__Task directions__: Read through the lines below and copy the ones holding the string "yellow".

Provided entries Block Start

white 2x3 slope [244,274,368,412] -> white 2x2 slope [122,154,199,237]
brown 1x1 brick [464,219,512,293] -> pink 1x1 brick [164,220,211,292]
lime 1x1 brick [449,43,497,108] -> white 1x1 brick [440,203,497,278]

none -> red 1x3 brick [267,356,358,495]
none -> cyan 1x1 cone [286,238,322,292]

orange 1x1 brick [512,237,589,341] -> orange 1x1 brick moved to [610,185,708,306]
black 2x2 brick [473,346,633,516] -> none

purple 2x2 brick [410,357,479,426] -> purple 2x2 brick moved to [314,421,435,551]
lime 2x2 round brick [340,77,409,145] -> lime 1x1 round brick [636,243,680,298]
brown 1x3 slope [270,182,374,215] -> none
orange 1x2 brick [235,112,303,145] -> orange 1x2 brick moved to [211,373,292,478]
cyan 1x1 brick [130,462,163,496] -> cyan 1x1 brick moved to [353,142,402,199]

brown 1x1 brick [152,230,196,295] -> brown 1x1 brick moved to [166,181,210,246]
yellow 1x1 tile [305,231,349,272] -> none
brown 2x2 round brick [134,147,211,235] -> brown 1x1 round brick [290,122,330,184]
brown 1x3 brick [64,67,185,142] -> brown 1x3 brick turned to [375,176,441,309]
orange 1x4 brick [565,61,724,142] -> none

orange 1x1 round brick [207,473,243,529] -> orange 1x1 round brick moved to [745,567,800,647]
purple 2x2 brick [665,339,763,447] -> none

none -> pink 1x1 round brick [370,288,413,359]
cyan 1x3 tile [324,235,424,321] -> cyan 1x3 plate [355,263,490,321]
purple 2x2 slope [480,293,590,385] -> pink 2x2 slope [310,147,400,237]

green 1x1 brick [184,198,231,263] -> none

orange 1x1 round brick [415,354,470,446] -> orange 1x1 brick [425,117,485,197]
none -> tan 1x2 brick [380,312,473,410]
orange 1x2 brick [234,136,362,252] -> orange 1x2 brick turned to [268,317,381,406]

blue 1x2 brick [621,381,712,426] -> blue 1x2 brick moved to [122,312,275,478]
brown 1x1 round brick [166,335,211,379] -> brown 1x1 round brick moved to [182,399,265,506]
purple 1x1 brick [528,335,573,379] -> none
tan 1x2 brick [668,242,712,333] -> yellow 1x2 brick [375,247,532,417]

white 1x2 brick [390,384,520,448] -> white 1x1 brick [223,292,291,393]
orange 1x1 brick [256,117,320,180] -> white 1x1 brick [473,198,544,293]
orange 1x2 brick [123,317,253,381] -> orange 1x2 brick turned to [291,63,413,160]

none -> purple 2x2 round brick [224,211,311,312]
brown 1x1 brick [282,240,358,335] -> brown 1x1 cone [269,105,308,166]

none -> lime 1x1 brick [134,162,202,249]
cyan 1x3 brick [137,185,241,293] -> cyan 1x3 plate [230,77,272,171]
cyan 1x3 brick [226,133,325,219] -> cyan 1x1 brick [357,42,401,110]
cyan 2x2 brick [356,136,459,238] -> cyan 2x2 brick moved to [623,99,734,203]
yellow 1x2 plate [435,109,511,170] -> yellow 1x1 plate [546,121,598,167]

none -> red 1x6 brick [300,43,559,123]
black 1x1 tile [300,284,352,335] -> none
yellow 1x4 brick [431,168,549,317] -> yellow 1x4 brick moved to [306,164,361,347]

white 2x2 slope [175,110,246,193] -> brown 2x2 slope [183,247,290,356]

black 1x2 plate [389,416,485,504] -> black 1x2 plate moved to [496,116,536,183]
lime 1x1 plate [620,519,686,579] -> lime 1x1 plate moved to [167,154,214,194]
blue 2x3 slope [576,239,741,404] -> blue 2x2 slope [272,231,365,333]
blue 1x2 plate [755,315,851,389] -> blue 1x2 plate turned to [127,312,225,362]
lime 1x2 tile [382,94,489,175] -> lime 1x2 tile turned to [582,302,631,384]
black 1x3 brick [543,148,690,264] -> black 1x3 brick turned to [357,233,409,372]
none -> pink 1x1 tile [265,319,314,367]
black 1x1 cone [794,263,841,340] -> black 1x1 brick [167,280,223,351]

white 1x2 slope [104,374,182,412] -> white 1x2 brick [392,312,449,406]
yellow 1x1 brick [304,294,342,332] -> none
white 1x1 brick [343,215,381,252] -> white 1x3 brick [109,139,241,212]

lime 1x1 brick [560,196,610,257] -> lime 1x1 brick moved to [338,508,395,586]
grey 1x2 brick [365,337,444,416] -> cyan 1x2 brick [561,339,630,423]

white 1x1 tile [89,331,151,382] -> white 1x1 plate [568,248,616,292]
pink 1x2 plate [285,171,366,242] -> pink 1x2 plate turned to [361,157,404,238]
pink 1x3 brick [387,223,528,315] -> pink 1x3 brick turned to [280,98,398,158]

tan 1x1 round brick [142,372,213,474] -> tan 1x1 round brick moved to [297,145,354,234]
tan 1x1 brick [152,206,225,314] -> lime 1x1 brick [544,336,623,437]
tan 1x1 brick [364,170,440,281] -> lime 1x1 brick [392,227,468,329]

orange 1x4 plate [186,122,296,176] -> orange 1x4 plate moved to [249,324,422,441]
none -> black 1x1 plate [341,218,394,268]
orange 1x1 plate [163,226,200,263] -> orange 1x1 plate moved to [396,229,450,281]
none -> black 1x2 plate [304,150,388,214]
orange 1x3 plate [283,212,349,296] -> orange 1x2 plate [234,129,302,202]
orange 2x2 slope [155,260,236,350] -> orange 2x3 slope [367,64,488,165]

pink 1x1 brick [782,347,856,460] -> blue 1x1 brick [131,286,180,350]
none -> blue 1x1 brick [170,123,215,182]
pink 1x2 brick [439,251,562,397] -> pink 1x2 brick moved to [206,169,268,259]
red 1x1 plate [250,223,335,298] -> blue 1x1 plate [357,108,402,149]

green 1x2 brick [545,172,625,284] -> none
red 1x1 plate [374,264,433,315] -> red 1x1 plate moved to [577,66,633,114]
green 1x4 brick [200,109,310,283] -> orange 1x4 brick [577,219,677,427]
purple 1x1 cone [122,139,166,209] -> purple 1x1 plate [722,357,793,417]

Provided entries Block End

__Written response__:
yellow 1x1 tile [305,231,349,272] -> none
tan 1x2 brick [668,242,712,333] -> yellow 1x2 brick [375,247,532,417]
yellow 1x2 plate [435,109,511,170] -> yellow 1x1 plate [546,121,598,167]
yellow 1x4 brick [431,168,549,317] -> yellow 1x4 brick moved to [306,164,361,347]
yellow 1x1 brick [304,294,342,332] -> none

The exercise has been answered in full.